- Problem -
Lines from the listing that hold the string "moved" are what you should return.

------------------------------------

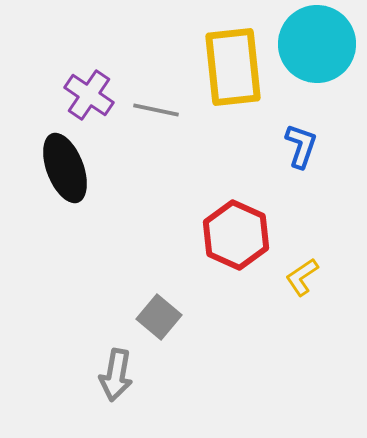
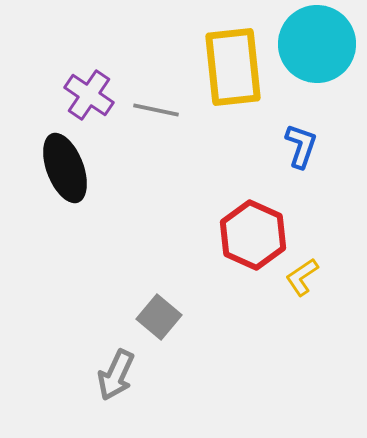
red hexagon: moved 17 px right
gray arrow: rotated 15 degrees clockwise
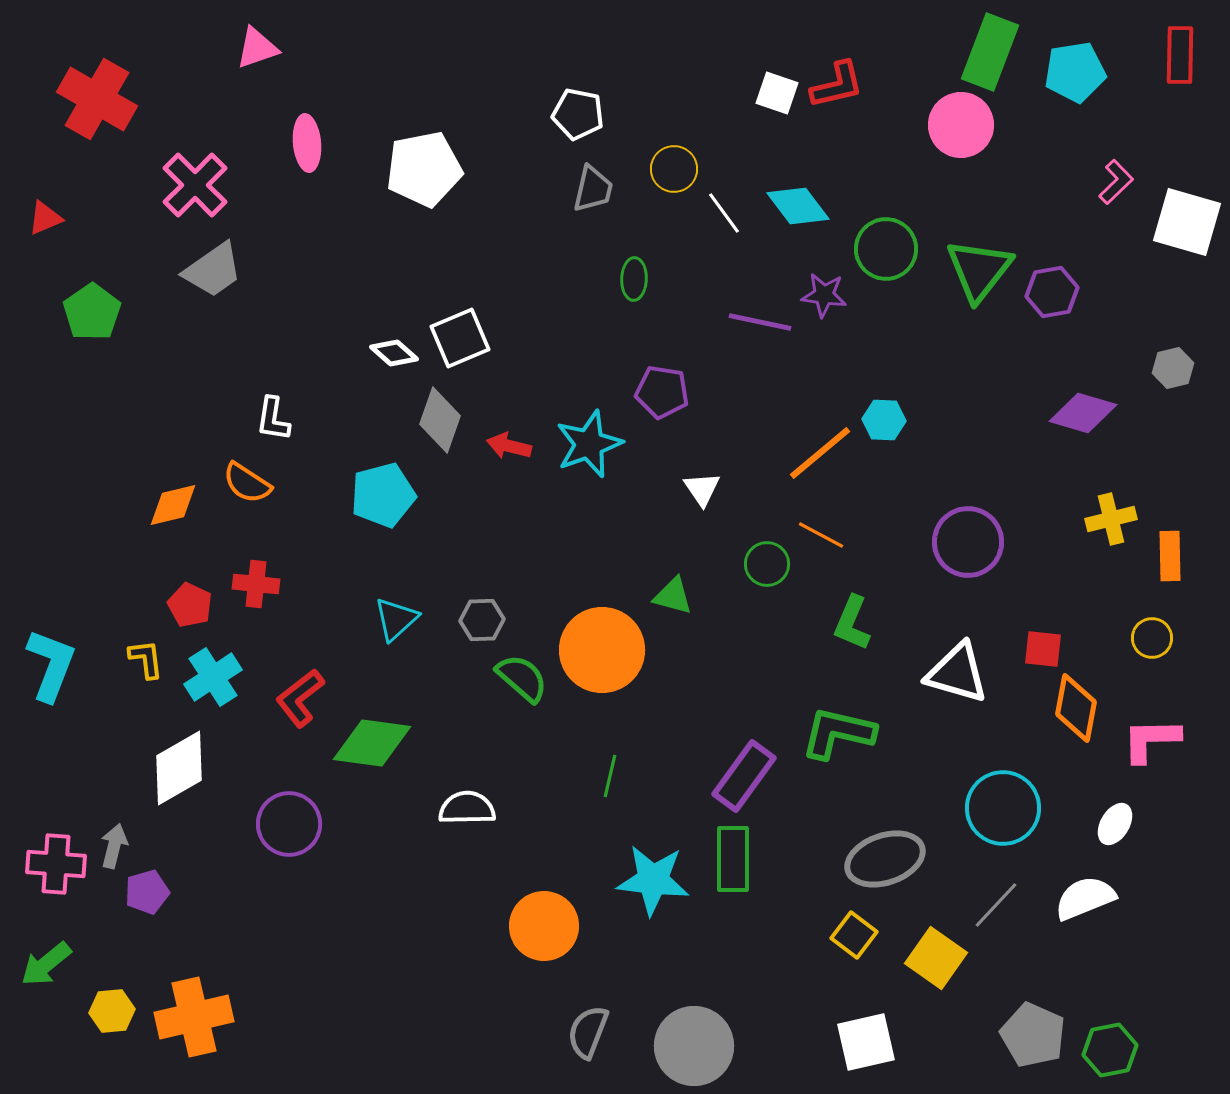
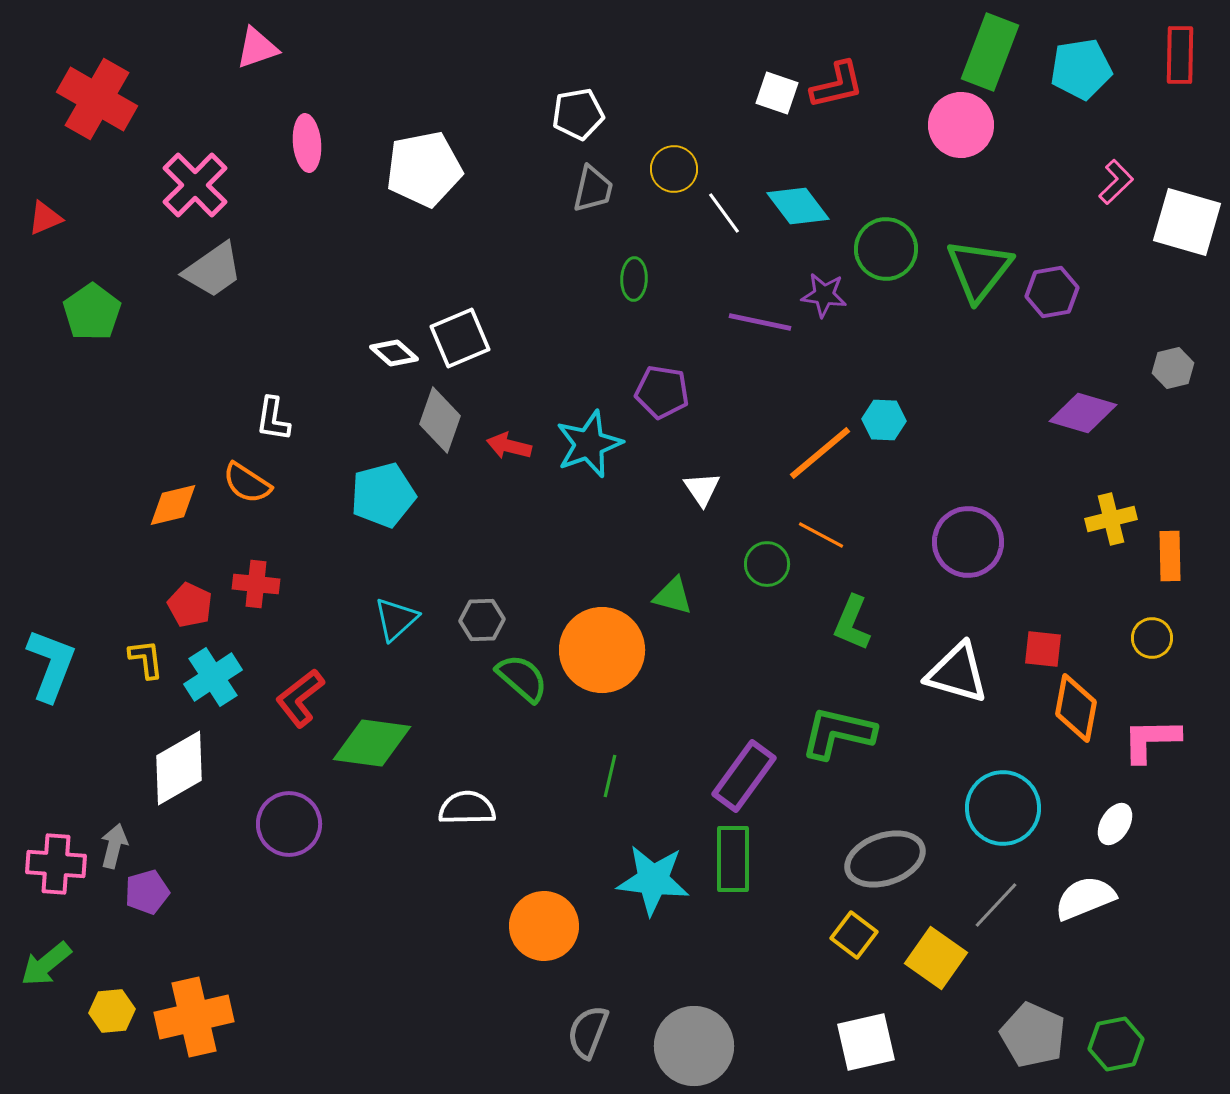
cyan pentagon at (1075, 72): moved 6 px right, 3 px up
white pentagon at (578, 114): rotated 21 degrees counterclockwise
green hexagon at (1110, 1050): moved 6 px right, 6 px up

------------------------------------

- Solution for this task -
red hexagon: moved 17 px right
cyan pentagon at (1075, 72): moved 6 px right, 3 px up
green hexagon at (1110, 1050): moved 6 px right, 6 px up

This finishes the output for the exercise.